* Assignment:
Would you restate all of the entries verbatim, minus any images?

* Material to process:

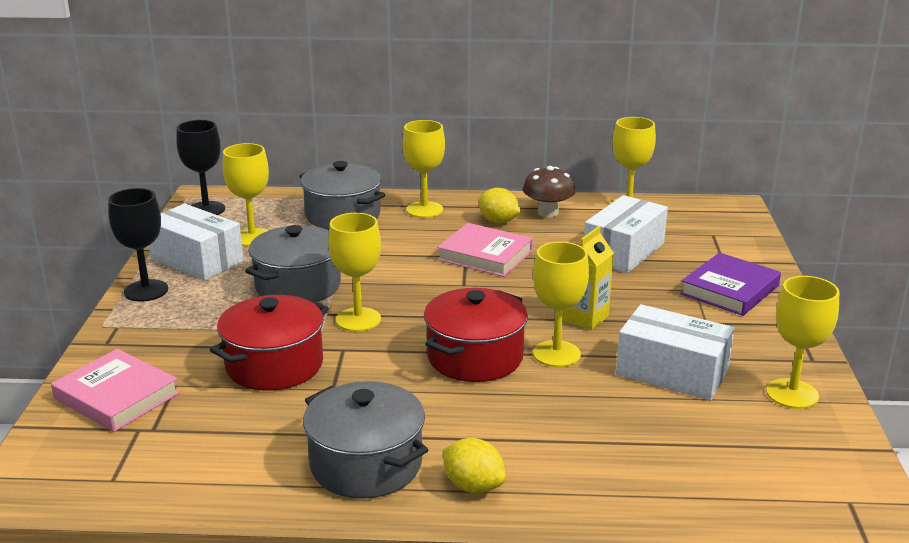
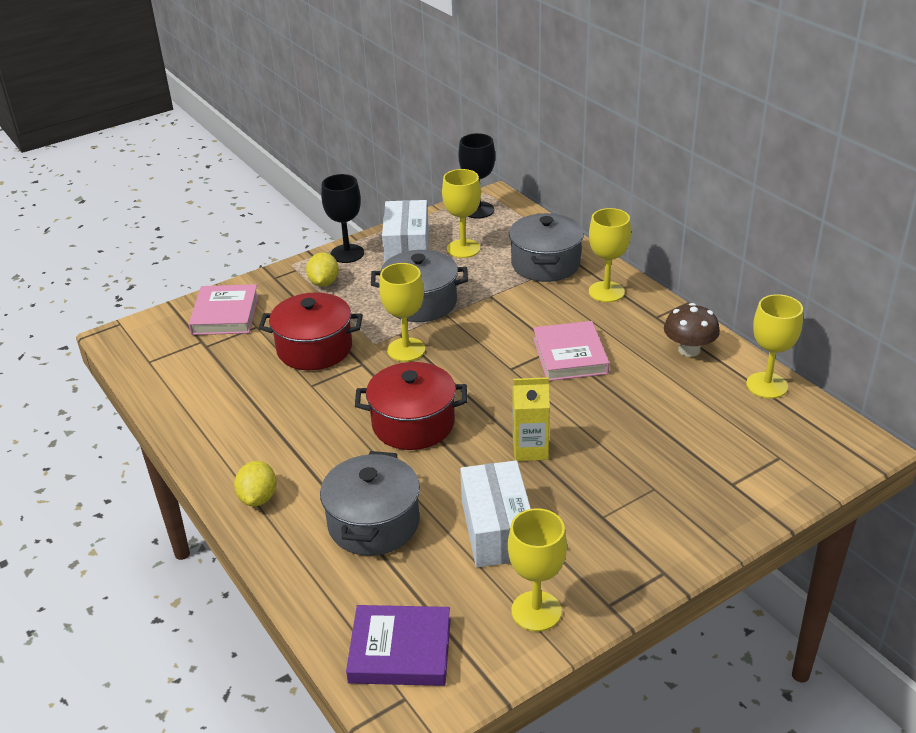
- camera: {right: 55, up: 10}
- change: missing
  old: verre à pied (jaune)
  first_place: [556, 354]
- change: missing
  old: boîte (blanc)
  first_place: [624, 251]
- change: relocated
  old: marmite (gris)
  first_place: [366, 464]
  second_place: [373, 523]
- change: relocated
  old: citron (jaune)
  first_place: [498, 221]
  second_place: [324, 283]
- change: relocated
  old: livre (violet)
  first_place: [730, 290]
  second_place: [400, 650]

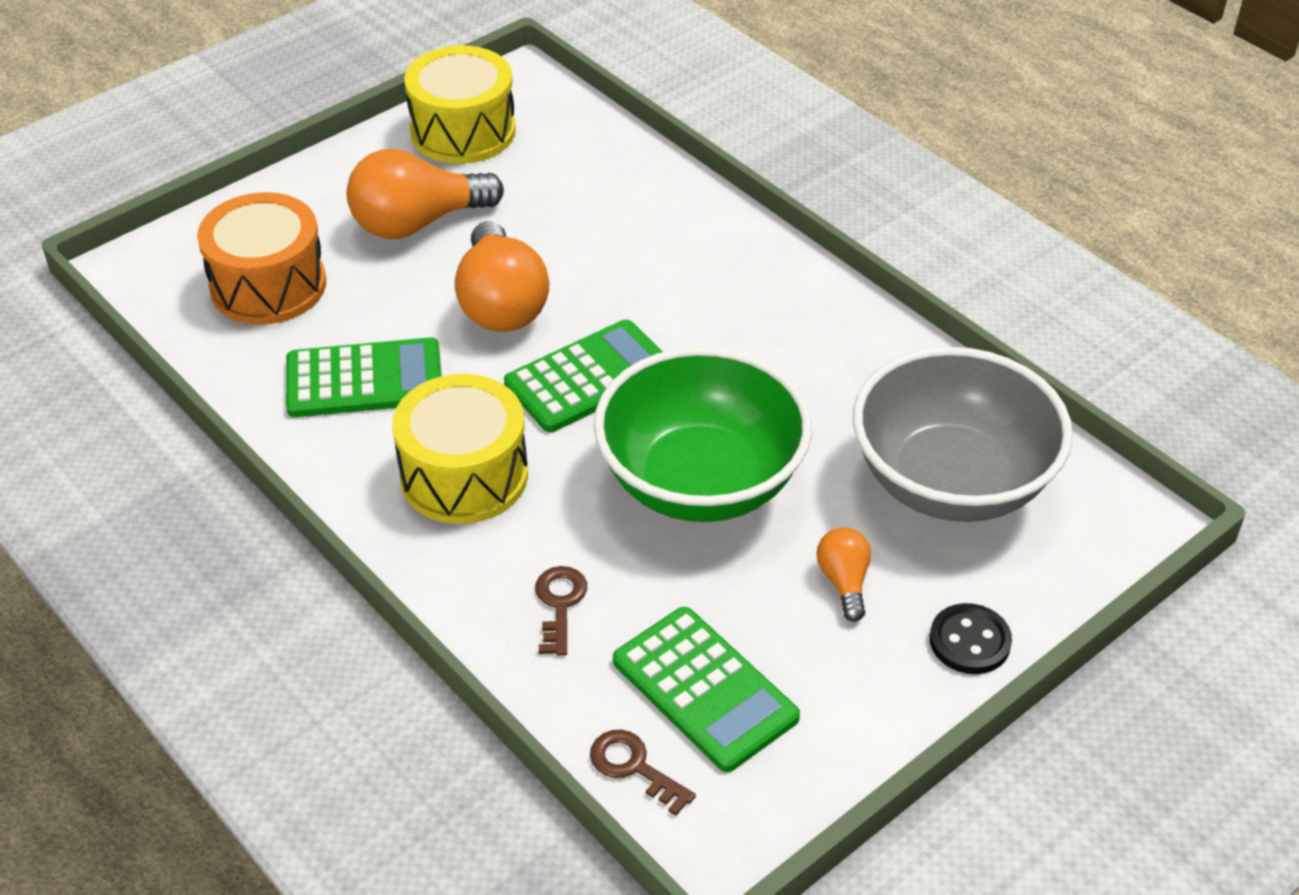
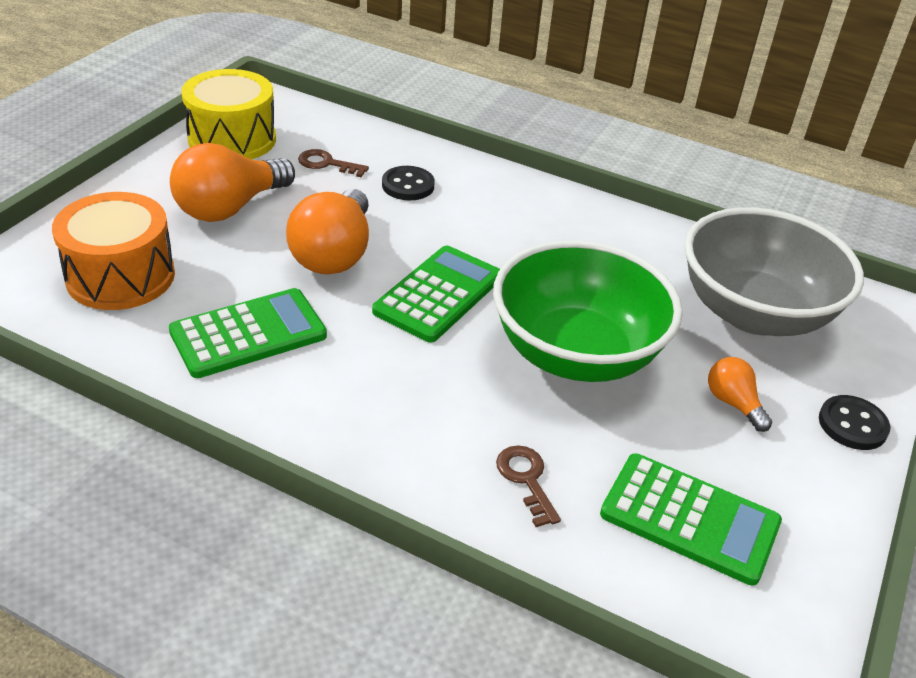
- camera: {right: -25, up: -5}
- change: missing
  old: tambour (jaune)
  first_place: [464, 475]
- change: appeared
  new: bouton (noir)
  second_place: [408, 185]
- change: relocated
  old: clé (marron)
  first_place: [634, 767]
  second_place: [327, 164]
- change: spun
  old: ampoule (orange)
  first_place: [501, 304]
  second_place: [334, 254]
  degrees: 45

* Answer to this task:
- camera: {right: 55, up: 10}
- change: missing
  old: verre à pied (jaune)
  first_place: [556, 354]
- change: missing
  old: boîte (blanc)
  first_place: [624, 251]
- change: relocated
  old: marmite (gris)
  first_place: [366, 464]
  second_place: [373, 523]
- change: relocated
  old: citron (jaune)
  first_place: [498, 221]
  second_place: [324, 283]
- change: relocated
  old: livre (violet)
  first_place: [730, 290]
  second_place: [400, 650]

- camera: {right: -25, up: -5}
- change: missing
  old: tambour (jaune)
  first_place: [464, 475]
- change: appeared
  new: bouton (noir)
  second_place: [408, 185]
- change: relocated
  old: clé (marron)
  first_place: [634, 767]
  second_place: [327, 164]
- change: spun
  old: ampoule (orange)
  first_place: [501, 304]
  second_place: [334, 254]
  degrees: 45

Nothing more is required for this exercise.